§ Task
For this exercise, output the line containing "SCALE pin GND: 3V3 -> GND" and all lines after it to the end of the records, exactly, with no other content.

§ Given entries
===============

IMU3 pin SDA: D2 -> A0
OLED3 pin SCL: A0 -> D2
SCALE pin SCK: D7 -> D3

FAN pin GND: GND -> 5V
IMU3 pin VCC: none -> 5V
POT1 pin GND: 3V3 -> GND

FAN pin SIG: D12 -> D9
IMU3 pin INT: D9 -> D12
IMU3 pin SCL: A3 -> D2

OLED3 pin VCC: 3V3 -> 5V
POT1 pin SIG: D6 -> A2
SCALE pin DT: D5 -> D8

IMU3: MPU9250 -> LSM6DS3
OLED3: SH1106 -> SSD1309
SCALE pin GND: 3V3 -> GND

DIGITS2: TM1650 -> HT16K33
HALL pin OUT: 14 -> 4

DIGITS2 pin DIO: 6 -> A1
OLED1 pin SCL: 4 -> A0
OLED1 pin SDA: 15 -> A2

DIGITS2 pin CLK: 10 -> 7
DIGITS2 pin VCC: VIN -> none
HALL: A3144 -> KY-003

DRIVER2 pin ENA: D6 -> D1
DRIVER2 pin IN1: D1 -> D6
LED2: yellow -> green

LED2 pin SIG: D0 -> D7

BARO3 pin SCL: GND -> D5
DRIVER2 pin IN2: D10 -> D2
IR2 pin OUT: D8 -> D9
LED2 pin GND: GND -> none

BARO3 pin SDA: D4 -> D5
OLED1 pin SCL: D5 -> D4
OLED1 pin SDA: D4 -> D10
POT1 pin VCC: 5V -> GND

===============

§ Answer area
SCALE pin GND: 3V3 -> GND

DIGITS2: TM1650 -> HT16K33
HALL pin OUT: 14 -> 4

DIGITS2 pin DIO: 6 -> A1
OLED1 pin SCL: 4 -> A0
OLED1 pin SDA: 15 -> A2

DIGITS2 pin CLK: 10 -> 7
DIGITS2 pin VCC: VIN -> none
HALL: A3144 -> KY-003

DRIVER2 pin ENA: D6 -> D1
DRIVER2 pin IN1: D1 -> D6
LED2: yellow -> green

LED2 pin SIG: D0 -> D7

BARO3 pin SCL: GND -> D5
DRIVER2 pin IN2: D10 -> D2
IR2 pin OUT: D8 -> D9
LED2 pin GND: GND -> none

BARO3 pin SDA: D4 -> D5
OLED1 pin SCL: D5 -> D4
OLED1 pin SDA: D4 -> D10
POT1 pin VCC: 5V -> GND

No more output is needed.